*** Opening of DATA ***

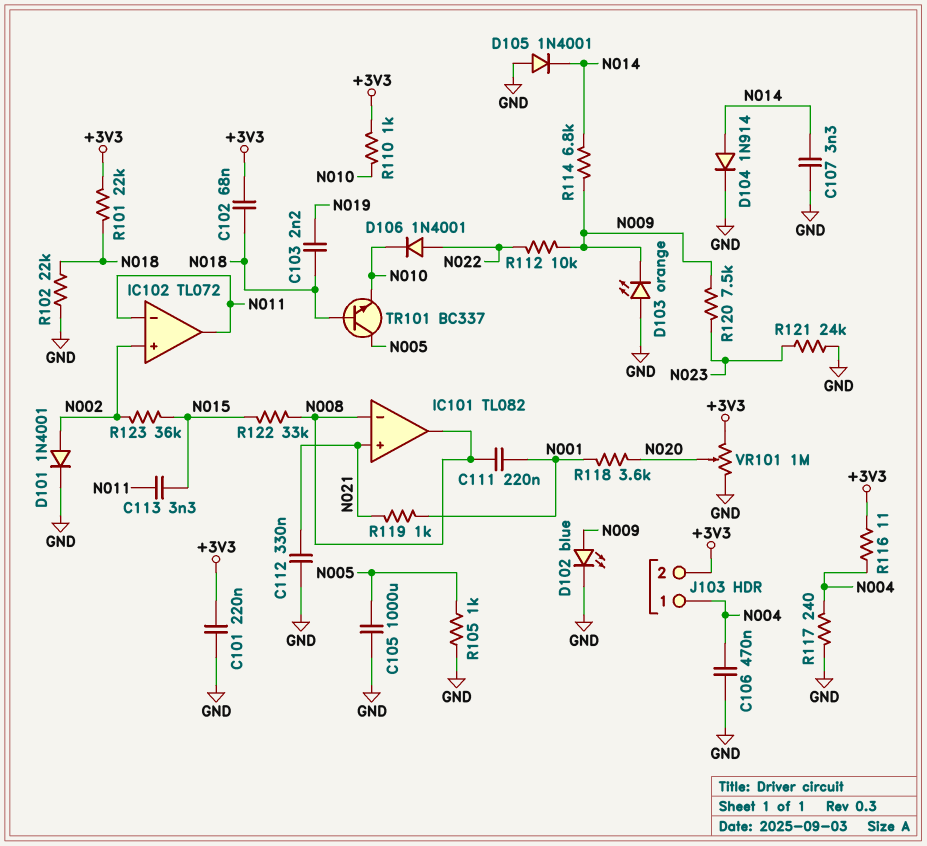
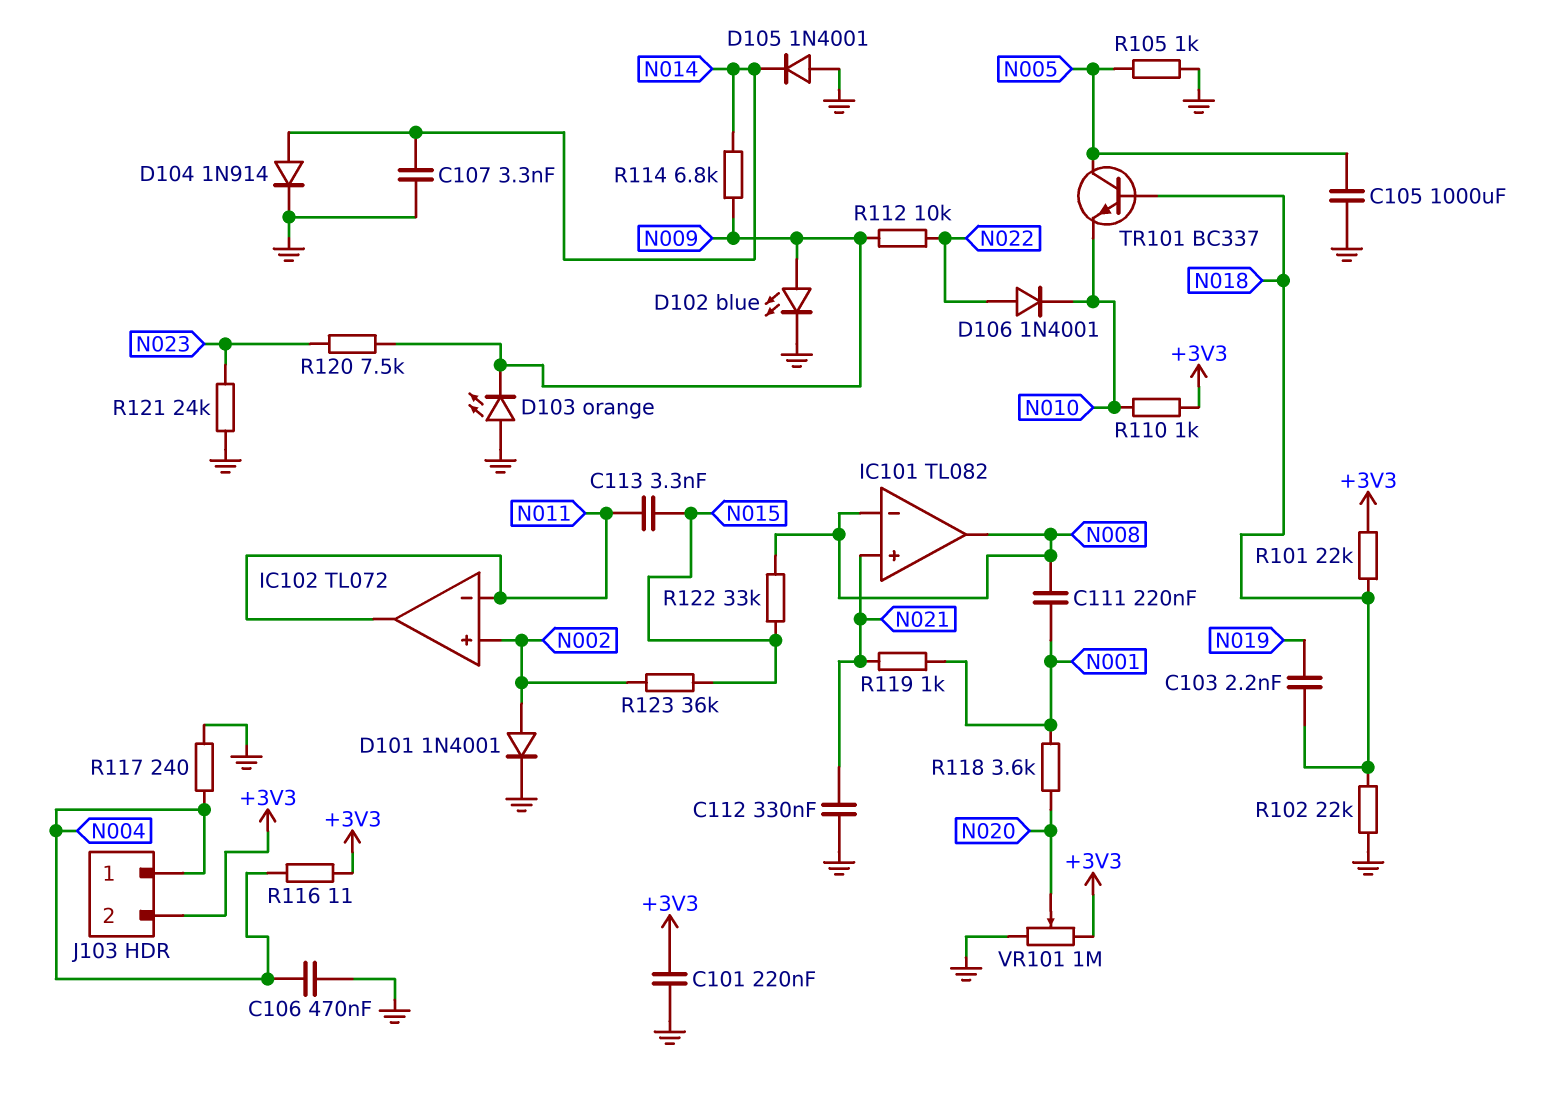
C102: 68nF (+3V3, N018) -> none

*** Close of DATA ***
*** Opening of DATA ***

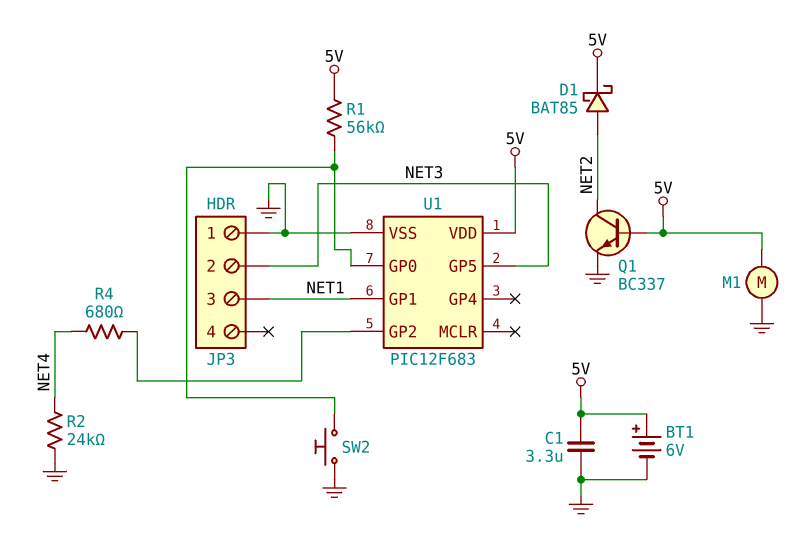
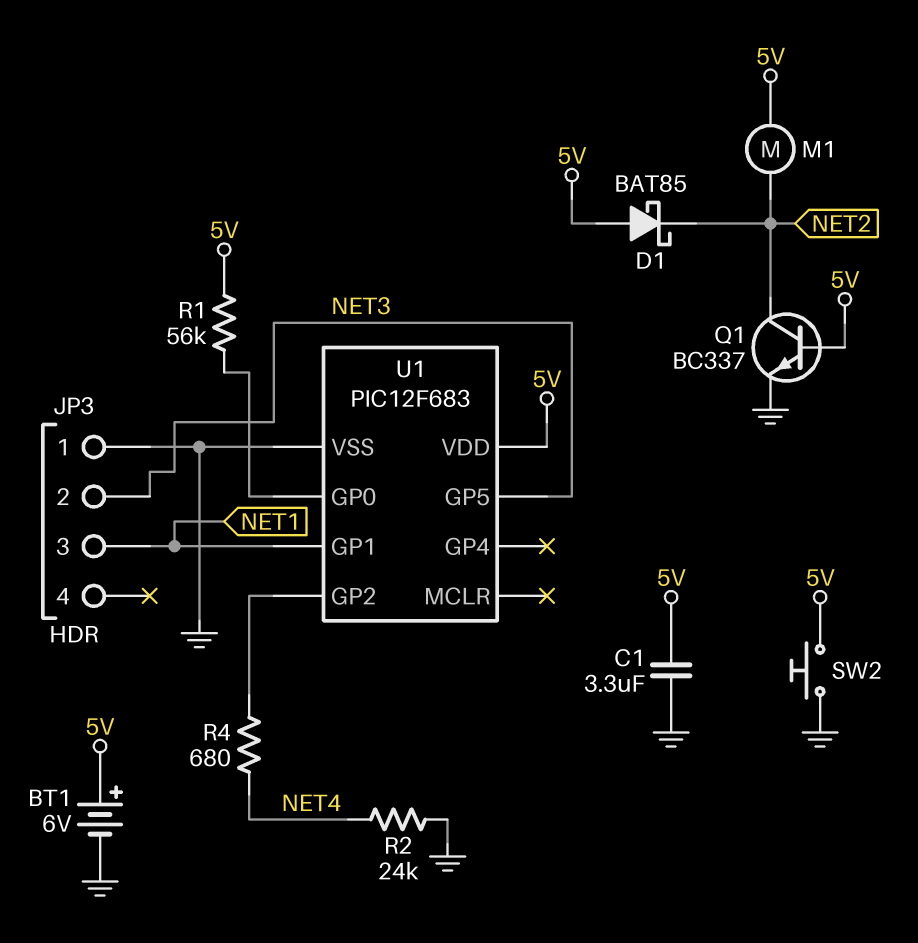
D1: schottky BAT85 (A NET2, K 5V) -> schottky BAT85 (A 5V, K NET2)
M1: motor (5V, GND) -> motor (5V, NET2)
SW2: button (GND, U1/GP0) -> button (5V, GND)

*** Close of DATA ***
*** Opening of DATA ***

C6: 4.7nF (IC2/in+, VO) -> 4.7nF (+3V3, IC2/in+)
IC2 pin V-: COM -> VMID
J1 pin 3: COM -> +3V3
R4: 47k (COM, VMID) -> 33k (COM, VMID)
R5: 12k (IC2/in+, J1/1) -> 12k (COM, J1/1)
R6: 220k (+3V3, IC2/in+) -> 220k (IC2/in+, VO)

*** Close of DATA ***

EXERCISE PROMPT -> From the data above, reproduce word for word the lines running from the line with "R4: 47k (COM, VMID) -> 33k (COM, VMID)" to the line with "R6: 220k (+3V3, IC2/in+)", ends included.

RESPONSE ->
R4: 47k (COM, VMID) -> 33k (COM, VMID)
R5: 12k (IC2/in+, J1/1) -> 12k (COM, J1/1)
R6: 220k (+3V3, IC2/in+) -> 220k (IC2/in+, VO)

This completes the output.